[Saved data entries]
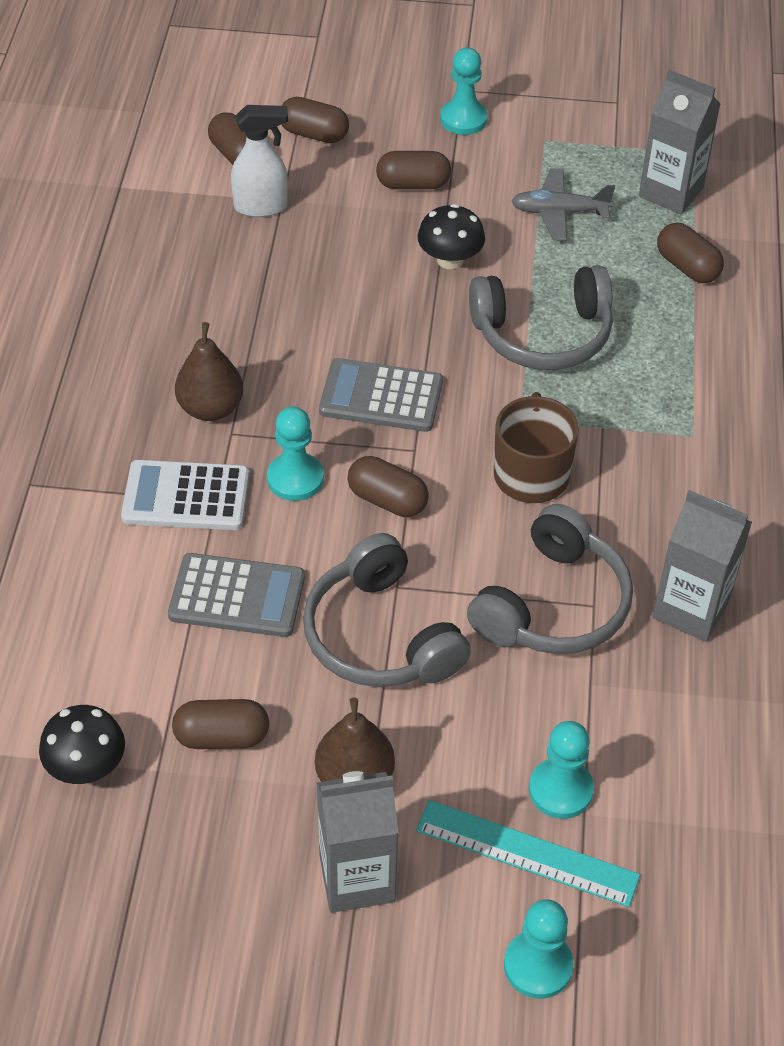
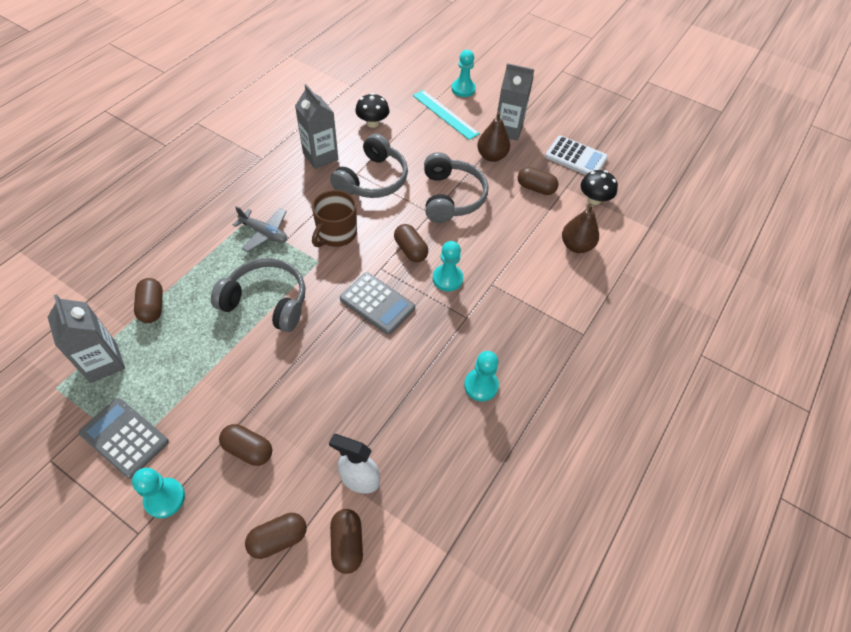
camera: 155 degrees left, 5 degrees up
(186, 497) = (505, 292): white calculator -> white calculator (576, 157)
(211, 408) = (470, 336): brown pear -> brown pear (576, 246)
(237, 596) = (503, 237): grey calculator -> grey calculator (124, 438)
(314, 134) = (278, 539): brown capsule -> brown capsule turned 75 degrees counterclockwise
(450, 259) = (274, 375): black mushroom -> black mushroom (372, 123)
(553, 605) = (372, 180): grey headphones -> grey headphones turned 150 degrees clockwise
(559, 212) = (181, 380): grey plane -> grey plane (264, 233)
(560, 790) = (420, 125): turquoise pawn -> turquoise pawn (481, 385)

WHAT YOU HAVE TO DO:
All lines from the one that holds "(314, 134) = (278, 539): brown" through the end of the records are to be returned exactly, including both boundary lines, and no others.

THE ANSWER:
(314, 134) = (278, 539): brown capsule -> brown capsule turned 75 degrees counterclockwise
(450, 259) = (274, 375): black mushroom -> black mushroom (372, 123)
(553, 605) = (372, 180): grey headphones -> grey headphones turned 150 degrees clockwise
(559, 212) = (181, 380): grey plane -> grey plane (264, 233)
(560, 790) = (420, 125): turquoise pawn -> turquoise pawn (481, 385)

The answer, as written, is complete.